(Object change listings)
<<<<

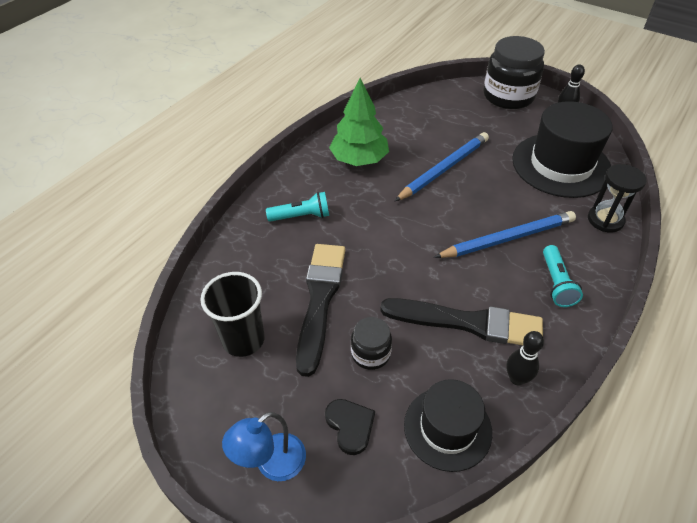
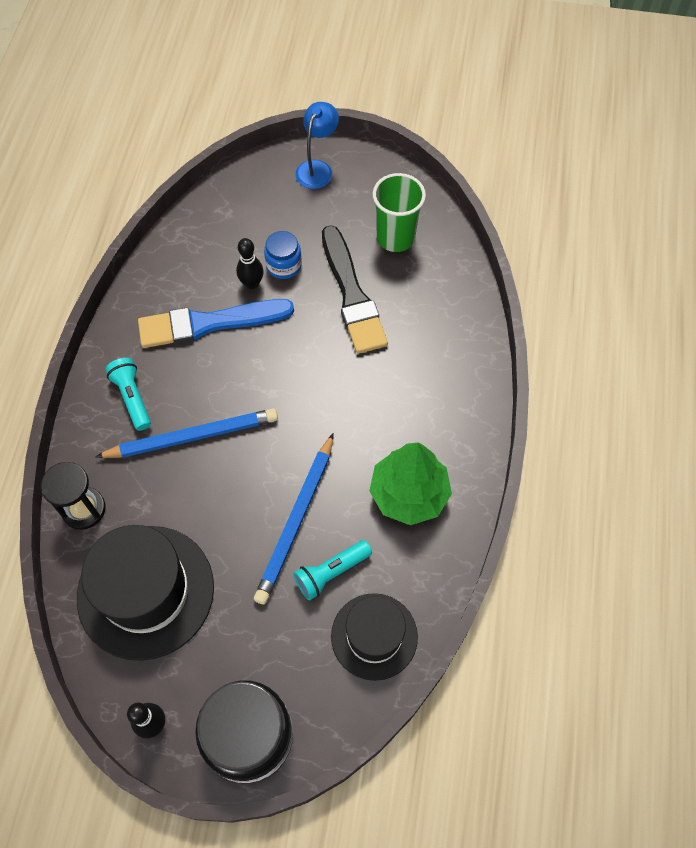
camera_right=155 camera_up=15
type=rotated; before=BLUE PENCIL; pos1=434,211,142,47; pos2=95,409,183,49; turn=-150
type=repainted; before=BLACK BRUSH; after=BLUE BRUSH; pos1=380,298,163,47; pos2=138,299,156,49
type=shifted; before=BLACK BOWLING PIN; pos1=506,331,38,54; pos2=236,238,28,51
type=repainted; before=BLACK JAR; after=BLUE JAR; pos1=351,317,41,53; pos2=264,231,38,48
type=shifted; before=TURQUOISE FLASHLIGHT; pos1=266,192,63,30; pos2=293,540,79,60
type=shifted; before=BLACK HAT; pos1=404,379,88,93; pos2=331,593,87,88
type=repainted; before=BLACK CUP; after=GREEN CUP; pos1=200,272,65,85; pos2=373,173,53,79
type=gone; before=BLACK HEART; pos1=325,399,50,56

>>>>

=== What to produce ===
Nothing but the lines from the one with "type=repainted; before=BLACK BRUSH;" through the end of the data above should be repeated, each exactly as it stands.

=== Your solution ===
type=repainted; before=BLACK BRUSH; after=BLUE BRUSH; pos1=380,298,163,47; pos2=138,299,156,49
type=shifted; before=BLACK BOWLING PIN; pos1=506,331,38,54; pos2=236,238,28,51
type=repainted; before=BLACK JAR; after=BLUE JAR; pos1=351,317,41,53; pos2=264,231,38,48
type=shifted; before=TURQUOISE FLASHLIGHT; pos1=266,192,63,30; pos2=293,540,79,60
type=shifted; before=BLACK HAT; pos1=404,379,88,93; pos2=331,593,87,88
type=repainted; before=BLACK CUP; after=GREEN CUP; pos1=200,272,65,85; pos2=373,173,53,79
type=gone; before=BLACK HEART; pos1=325,399,50,56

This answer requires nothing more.